Data supplied.
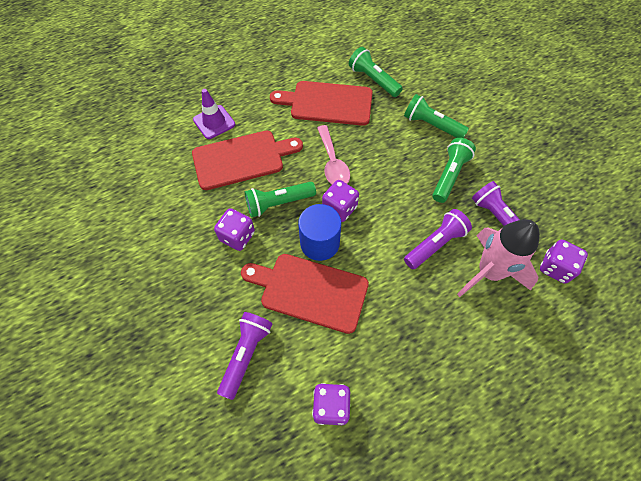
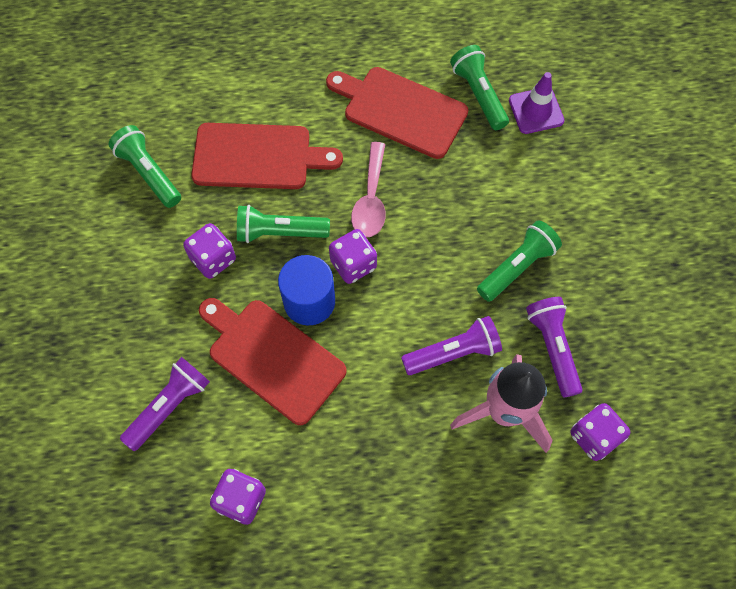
camera: 20 degrees right, 5 degrees up
(214, 122) = (242, 93): purple traffic cone -> purple traffic cone (536, 111)
(431, 125) = (528, 187): green flashlight -> green flashlight (149, 173)

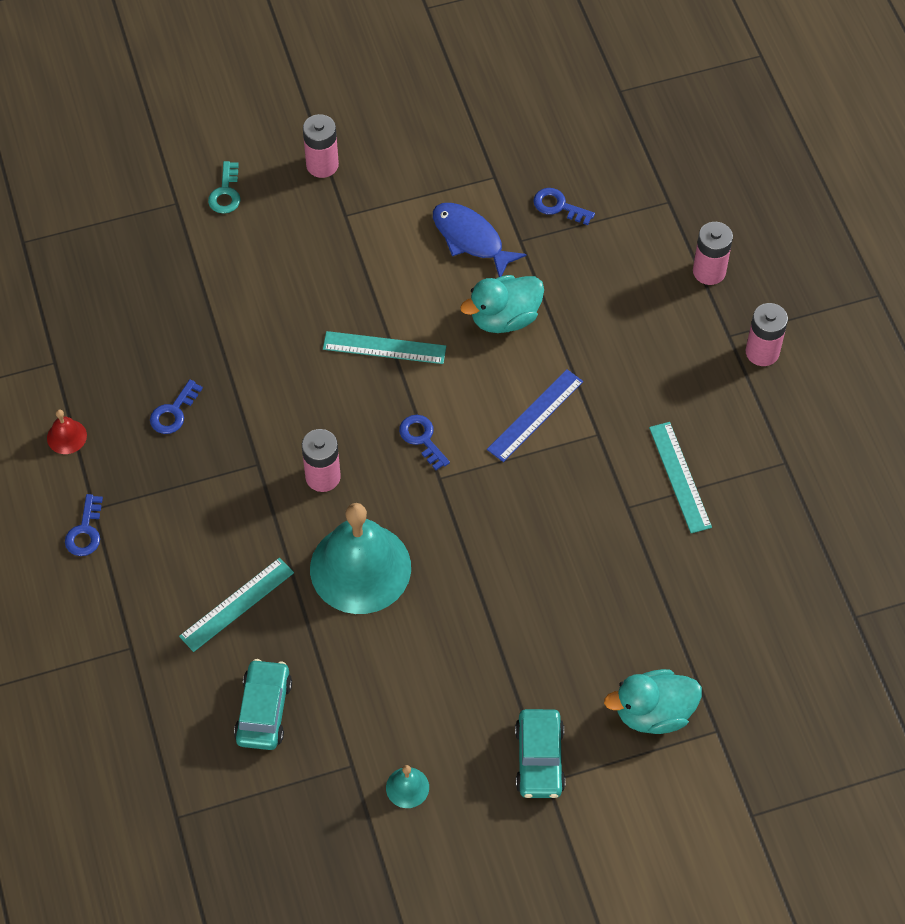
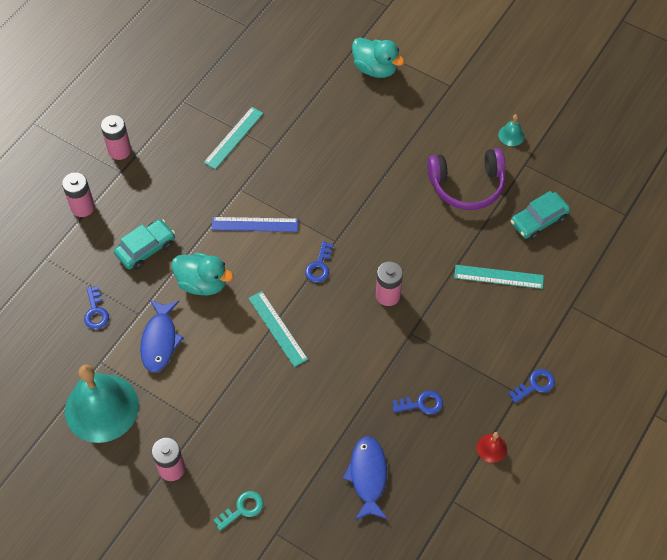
camera: 130 degrees left, 0 degrees up
(151, 311) = (368, 476): none -> blue fish
(360, 568) = (422, 237): turquoise bell -> turquoise bell (101, 408)
(384, 673) = (467, 185): none -> purple headphones
(539, 759) = (443, 95): turquoise car -> turquoise car (146, 249)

The task. In the data above, find the line containing "(214, 122) = (242, 93): purple"; from there, please write out each line through the end, exactly, with the pictures omitted.

Solution to the exercise.
(214, 122) = (242, 93): purple traffic cone -> purple traffic cone (536, 111)
(431, 125) = (528, 187): green flashlight -> green flashlight (149, 173)

camera: 130 degrees left, 0 degrees up
(151, 311) = (368, 476): none -> blue fish
(360, 568) = (422, 237): turquoise bell -> turquoise bell (101, 408)
(384, 673) = (467, 185): none -> purple headphones
(539, 759) = (443, 95): turquoise car -> turquoise car (146, 249)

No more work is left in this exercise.